• _ASSIGNMENT_: Please print the full listing below exactly, but not the pictures in it.

***

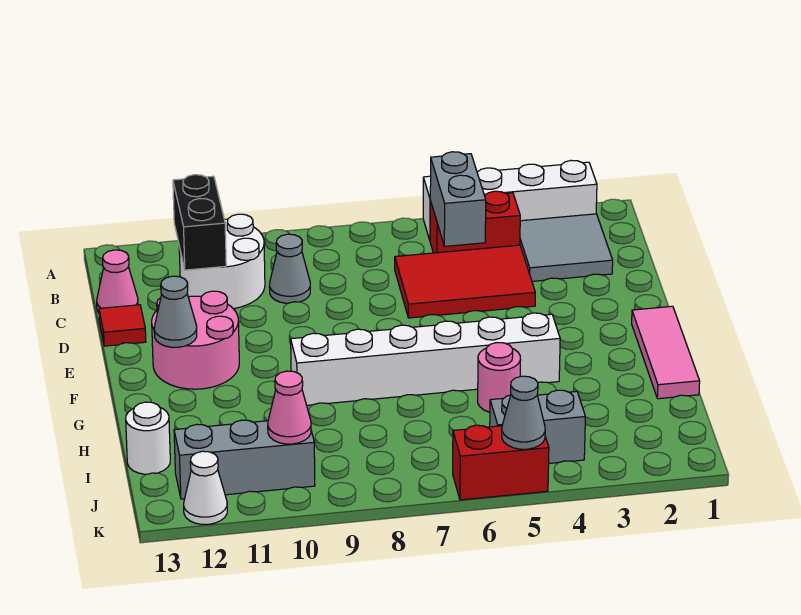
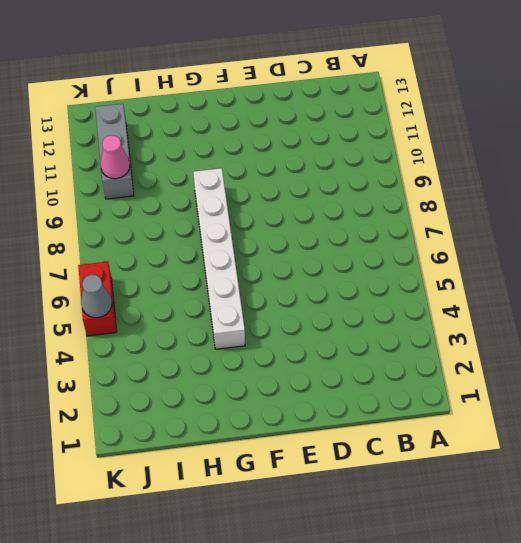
none -> white brick A2:A5 level 1
none -> grey tile B2:C3 level 1
none -> red brick B4:B5 level 1

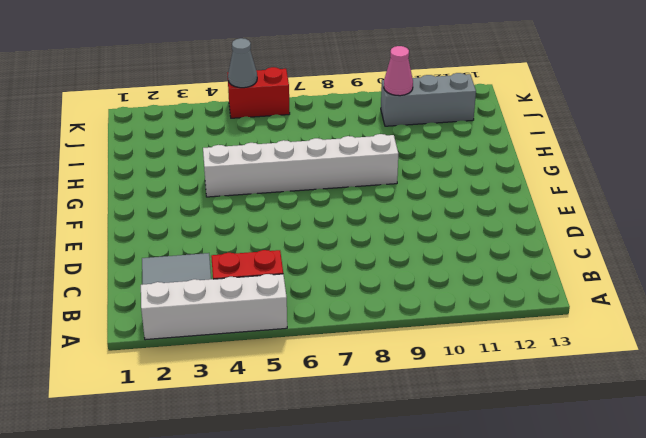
none -> white round brick B10:C11 level 1
none -> red tile C4:D6 level 1
none -> grey cone C9 level 1

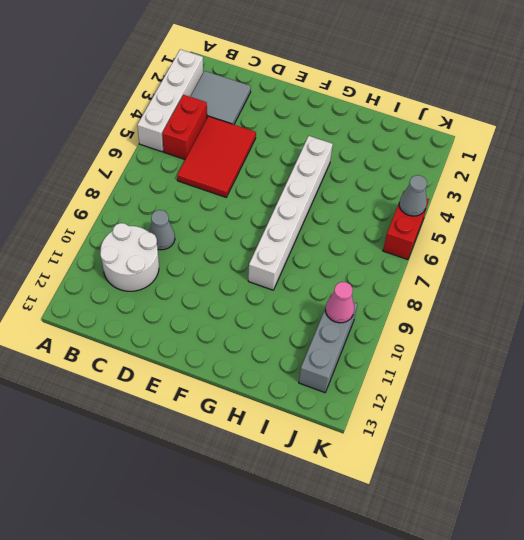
none -> pink cone C13 level 1
none -> red tile D13 level 1
none -> pink round brick E11:F12 level 1

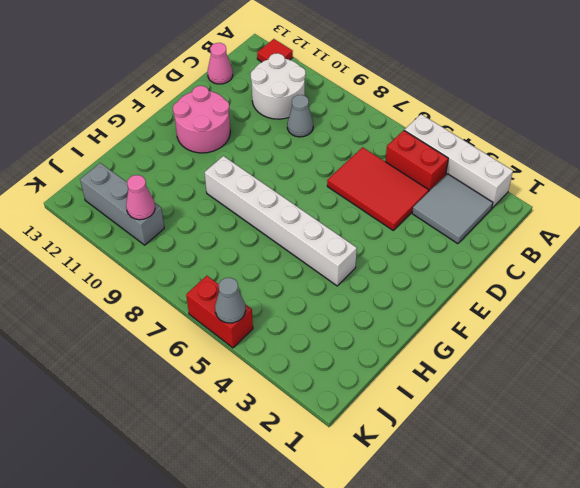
red tile A12 level 1 -> red tile D13 level 1
none -> pink tile F1:H1 level 1
none -> pink round brick H5 level 1
none -> white round brick I13 level 1

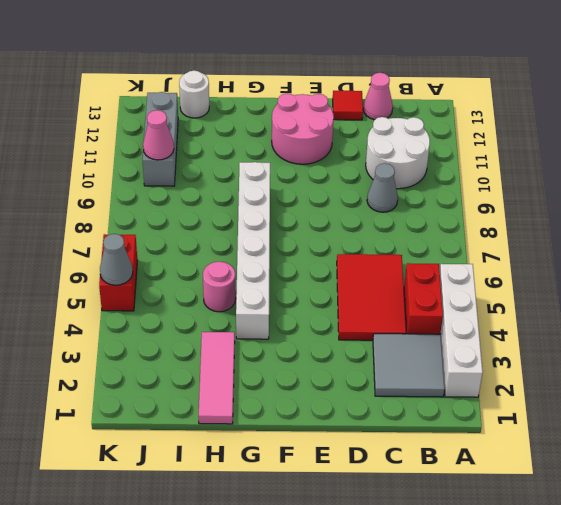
pink tile H1:H3 level 1 -> pink tile F1:H1 level 1
none -> grey brick J4:J5 level 1
none -> white cone K12 level 1
none -> grey brick B5:C5 level 2

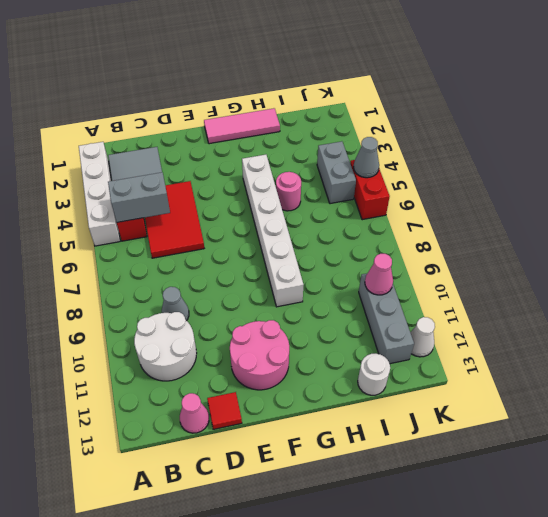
none -> black brick B11:C11 level 2
none -> grey cone F12 level 2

***

• _EXPECTED ANSWER_:
none -> white brick A2:A5 level 1
none -> grey tile B2:C3 level 1
none -> red brick B4:B5 level 1

none -> white round brick B10:C11 level 1
none -> red tile C4:D6 level 1
none -> grey cone C9 level 1

none -> pink cone C13 level 1
none -> red tile D13 level 1
none -> pink round brick E11:F12 level 1

red tile A12 level 1 -> red tile D13 level 1
none -> pink tile F1:H1 level 1
none -> pink round brick H5 level 1
none -> white round brick I13 level 1

pink tile H1:H3 level 1 -> pink tile F1:H1 level 1
none -> grey brick J4:J5 level 1
none -> white cone K12 level 1
none -> grey brick B5:C5 level 2

none -> black brick B11:C11 level 2
none -> grey cone F12 level 2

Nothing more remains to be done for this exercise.